__CHALLENGE__. Copy every row below word for word, leaving out the pictures.

__SOURCE MATERIAL__.
Begin
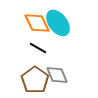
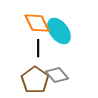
cyan ellipse: moved 1 px right, 8 px down
black line: rotated 60 degrees clockwise
gray diamond: rotated 20 degrees counterclockwise
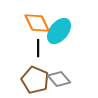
cyan ellipse: rotated 76 degrees clockwise
gray diamond: moved 2 px right, 4 px down
brown pentagon: rotated 12 degrees counterclockwise
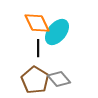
cyan ellipse: moved 2 px left, 1 px down
brown pentagon: rotated 8 degrees clockwise
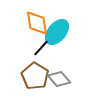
orange diamond: rotated 16 degrees clockwise
black line: moved 3 px right; rotated 42 degrees clockwise
brown pentagon: moved 4 px up
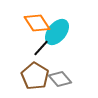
orange diamond: rotated 24 degrees counterclockwise
gray diamond: moved 1 px right
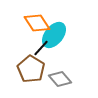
cyan ellipse: moved 3 px left, 3 px down
brown pentagon: moved 4 px left, 7 px up
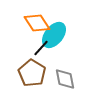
brown pentagon: moved 1 px right, 4 px down
gray diamond: moved 5 px right; rotated 30 degrees clockwise
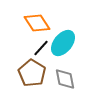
cyan ellipse: moved 9 px right, 8 px down
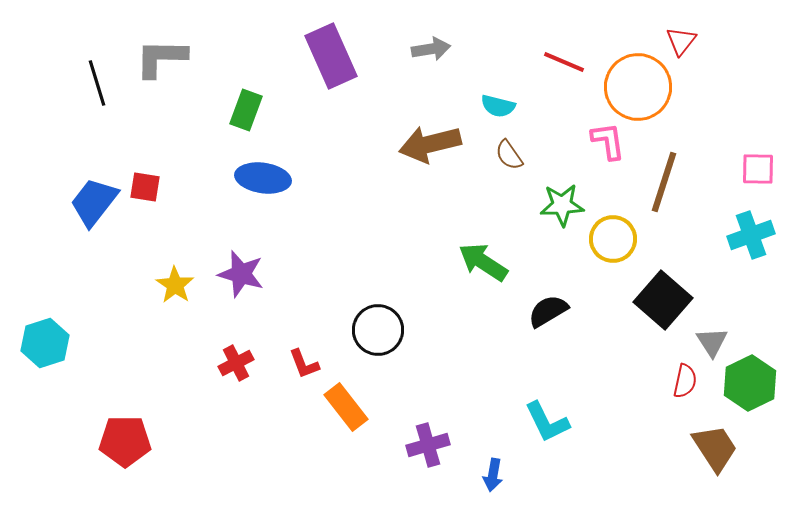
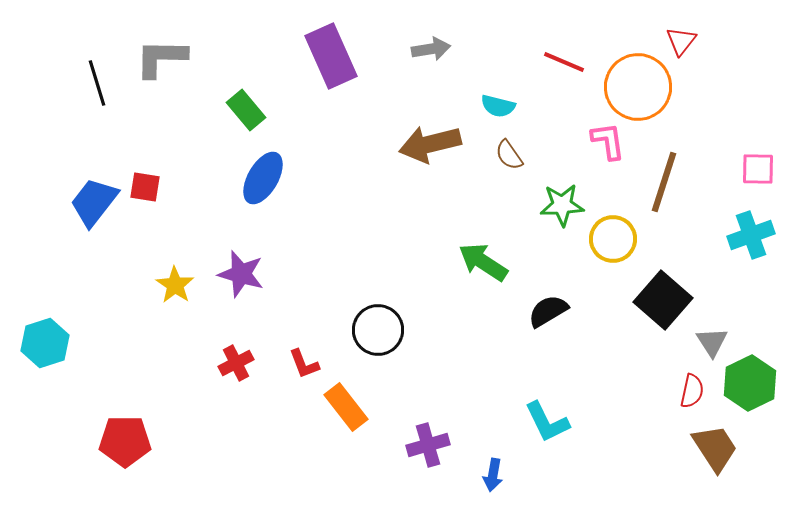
green rectangle: rotated 60 degrees counterclockwise
blue ellipse: rotated 68 degrees counterclockwise
red semicircle: moved 7 px right, 10 px down
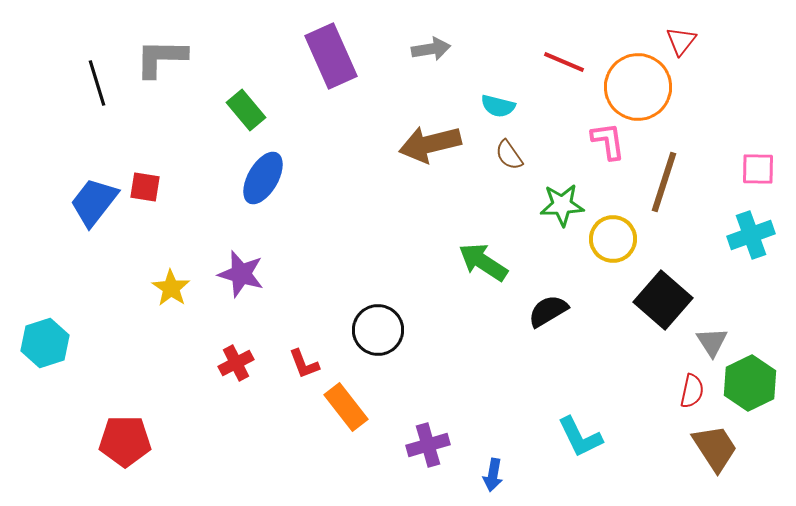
yellow star: moved 4 px left, 3 px down
cyan L-shape: moved 33 px right, 15 px down
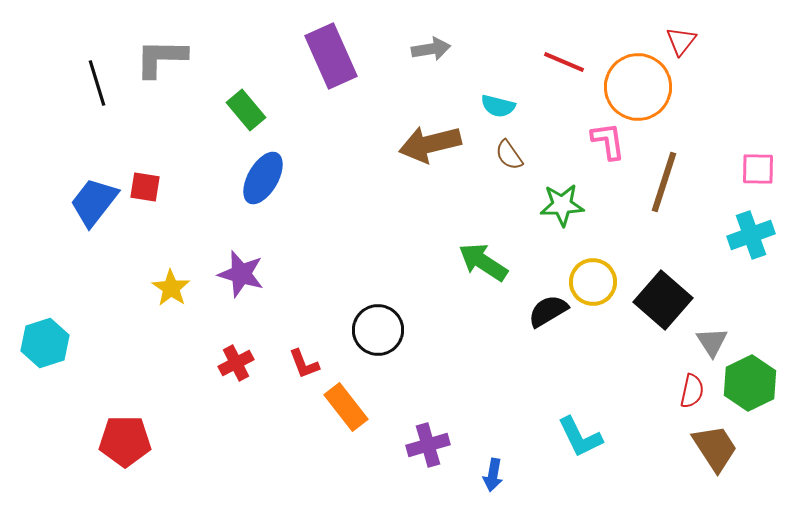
yellow circle: moved 20 px left, 43 px down
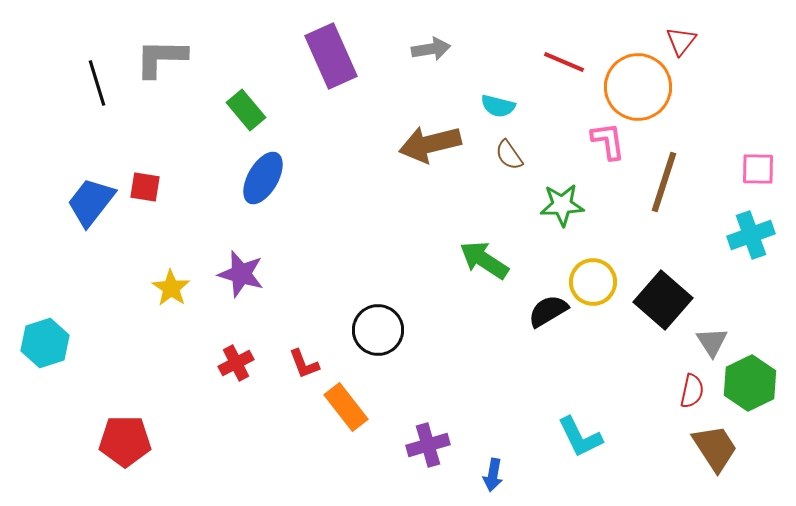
blue trapezoid: moved 3 px left
green arrow: moved 1 px right, 2 px up
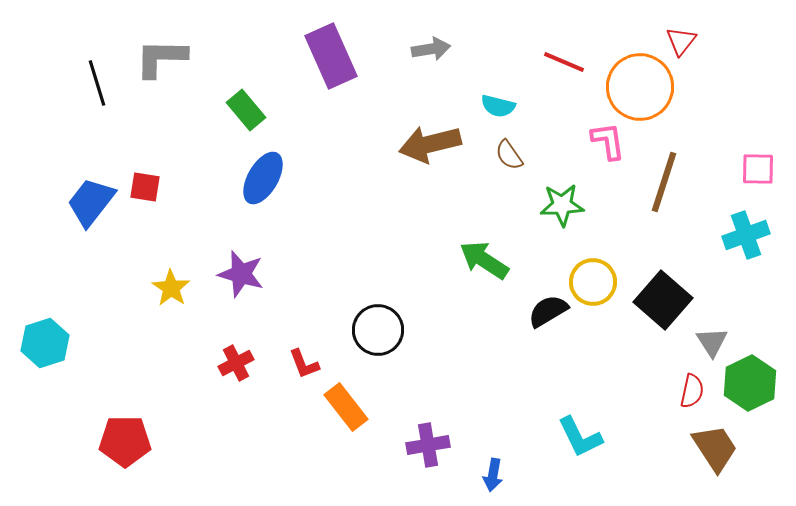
orange circle: moved 2 px right
cyan cross: moved 5 px left
purple cross: rotated 6 degrees clockwise
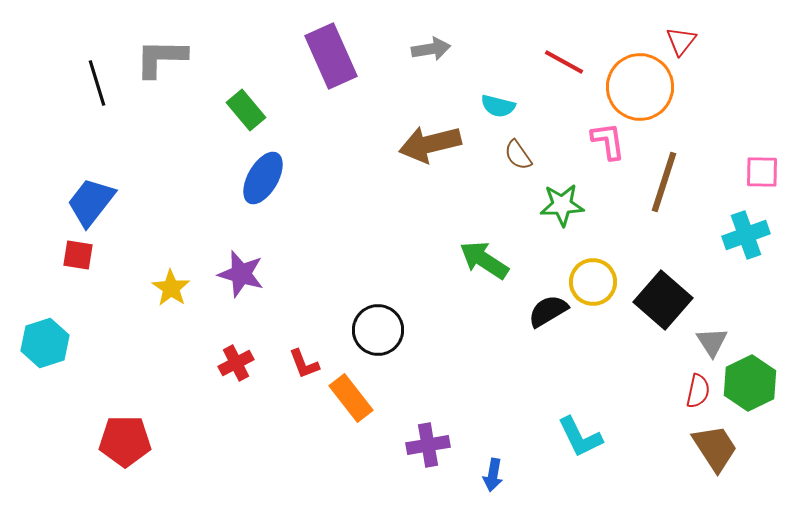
End
__TASK RESPONSE__.
cyan ellipse: moved 1 px right, 8 px down
black line: rotated 60 degrees clockwise
gray diamond: rotated 20 degrees counterclockwise
cyan ellipse: rotated 76 degrees clockwise
gray diamond: moved 2 px right, 4 px down
brown pentagon: rotated 12 degrees counterclockwise
cyan ellipse: moved 2 px left, 1 px down
brown pentagon: rotated 8 degrees clockwise
orange diamond: rotated 16 degrees clockwise
black line: moved 3 px right; rotated 42 degrees clockwise
brown pentagon: moved 4 px up
orange diamond: rotated 24 degrees counterclockwise
gray diamond: moved 1 px right
cyan ellipse: moved 3 px left, 3 px down
brown pentagon: moved 4 px left, 7 px up
brown pentagon: moved 1 px right, 4 px down
gray diamond: moved 5 px right; rotated 30 degrees clockwise
cyan ellipse: moved 9 px right, 8 px down
green rectangle: rotated 60 degrees counterclockwise
blue ellipse: rotated 68 degrees counterclockwise
red semicircle: moved 7 px right, 10 px down
yellow star: moved 4 px left, 3 px down
cyan L-shape: moved 33 px right, 15 px down
yellow circle: moved 20 px left, 43 px down
blue trapezoid: moved 3 px left
green arrow: moved 1 px right, 2 px up
orange circle: moved 2 px right
cyan cross: moved 5 px left
purple cross: rotated 6 degrees clockwise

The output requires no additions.